TASK INPUTS ->
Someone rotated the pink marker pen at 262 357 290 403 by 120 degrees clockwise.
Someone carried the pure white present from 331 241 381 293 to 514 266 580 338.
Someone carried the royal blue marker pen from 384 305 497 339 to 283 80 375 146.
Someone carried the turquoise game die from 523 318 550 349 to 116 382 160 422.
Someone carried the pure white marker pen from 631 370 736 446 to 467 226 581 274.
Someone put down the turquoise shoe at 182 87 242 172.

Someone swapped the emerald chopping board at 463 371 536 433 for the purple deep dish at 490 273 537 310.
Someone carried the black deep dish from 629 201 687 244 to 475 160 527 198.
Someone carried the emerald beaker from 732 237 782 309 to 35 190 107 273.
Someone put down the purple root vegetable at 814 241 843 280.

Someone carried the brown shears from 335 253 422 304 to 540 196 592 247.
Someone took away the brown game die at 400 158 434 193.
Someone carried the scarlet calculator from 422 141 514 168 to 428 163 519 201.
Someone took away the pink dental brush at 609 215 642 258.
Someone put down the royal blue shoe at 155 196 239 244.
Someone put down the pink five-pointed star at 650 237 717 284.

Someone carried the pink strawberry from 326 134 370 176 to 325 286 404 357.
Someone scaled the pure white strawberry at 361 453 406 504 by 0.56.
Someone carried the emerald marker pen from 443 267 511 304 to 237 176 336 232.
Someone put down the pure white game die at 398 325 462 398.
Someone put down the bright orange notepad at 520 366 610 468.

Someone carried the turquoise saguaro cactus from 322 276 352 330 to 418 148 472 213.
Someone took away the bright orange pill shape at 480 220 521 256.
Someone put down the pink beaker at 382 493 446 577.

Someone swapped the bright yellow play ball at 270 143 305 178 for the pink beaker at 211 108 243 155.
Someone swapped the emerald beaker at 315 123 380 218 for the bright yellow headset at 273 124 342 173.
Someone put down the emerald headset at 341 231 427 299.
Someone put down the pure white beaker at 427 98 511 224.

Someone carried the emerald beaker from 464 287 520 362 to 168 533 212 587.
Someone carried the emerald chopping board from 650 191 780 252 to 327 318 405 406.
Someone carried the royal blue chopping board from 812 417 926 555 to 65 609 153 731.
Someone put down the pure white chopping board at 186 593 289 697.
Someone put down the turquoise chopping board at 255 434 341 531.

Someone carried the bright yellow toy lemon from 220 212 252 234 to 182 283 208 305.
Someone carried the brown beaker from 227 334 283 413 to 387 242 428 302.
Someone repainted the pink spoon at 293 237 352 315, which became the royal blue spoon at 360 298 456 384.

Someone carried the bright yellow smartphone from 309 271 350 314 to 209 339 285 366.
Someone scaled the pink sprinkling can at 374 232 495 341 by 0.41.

ASSIGNMENT -> Make an exact copy of the whole listing, so that no line is lost.

WRITTEN SOLUTION ->
Someone rotated the pink marker pen at 262 357 290 403 by 120 degrees clockwise.
Someone carried the pure white present from 331 241 381 293 to 514 266 580 338.
Someone carried the royal blue marker pen from 384 305 497 339 to 283 80 375 146.
Someone carried the turquoise game die from 523 318 550 349 to 116 382 160 422.
Someone carried the pure white marker pen from 631 370 736 446 to 467 226 581 274.
Someone put down the turquoise shoe at 182 87 242 172.

Someone swapped the emerald chopping board at 463 371 536 433 for the purple deep dish at 490 273 537 310.
Someone carried the black deep dish from 629 201 687 244 to 475 160 527 198.
Someone carried the emerald beaker from 732 237 782 309 to 35 190 107 273.
Someone put down the purple root vegetable at 814 241 843 280.

Someone carried the brown shears from 335 253 422 304 to 540 196 592 247.
Someone took away the brown game die at 400 158 434 193.
Someone carried the scarlet calculator from 422 141 514 168 to 428 163 519 201.
Someone took away the pink dental brush at 609 215 642 258.
Someone put down the royal blue shoe at 155 196 239 244.
Someone put down the pink five-pointed star at 650 237 717 284.

Someone carried the pink strawberry from 326 134 370 176 to 325 286 404 357.
Someone scaled the pure white strawberry at 361 453 406 504 by 0.56.
Someone carried the emerald marker pen from 443 267 511 304 to 237 176 336 232.
Someone put down the pure white game die at 398 325 462 398.
Someone put down the bright orange notepad at 520 366 610 468.

Someone carried the turquoise saguaro cactus from 322 276 352 330 to 418 148 472 213.
Someone took away the bright orange pill shape at 480 220 521 256.
Someone put down the pink beaker at 382 493 446 577.

Someone swapped the bright yellow play ball at 270 143 305 178 for the pink beaker at 211 108 243 155.
Someone swapped the emerald beaker at 315 123 380 218 for the bright yellow headset at 273 124 342 173.
Someone put down the emerald headset at 341 231 427 299.
Someone put down the pure white beaker at 427 98 511 224.

Someone carried the emerald beaker from 464 287 520 362 to 168 533 212 587.
Someone carried the emerald chopping board from 650 191 780 252 to 327 318 405 406.
Someone carried the royal blue chopping board from 812 417 926 555 to 65 609 153 731.
Someone put down the pure white chopping board at 186 593 289 697.
Someone put down the turquoise chopping board at 255 434 341 531.

Someone carried the bright yellow toy lemon from 220 212 252 234 to 182 283 208 305.
Someone carried the brown beaker from 227 334 283 413 to 387 242 428 302.
Someone repainted the pink spoon at 293 237 352 315, which became the royal blue spoon at 360 298 456 384.

Someone carried the bright yellow smartphone from 309 271 350 314 to 209 339 285 366.
Someone scaled the pink sprinkling can at 374 232 495 341 by 0.41.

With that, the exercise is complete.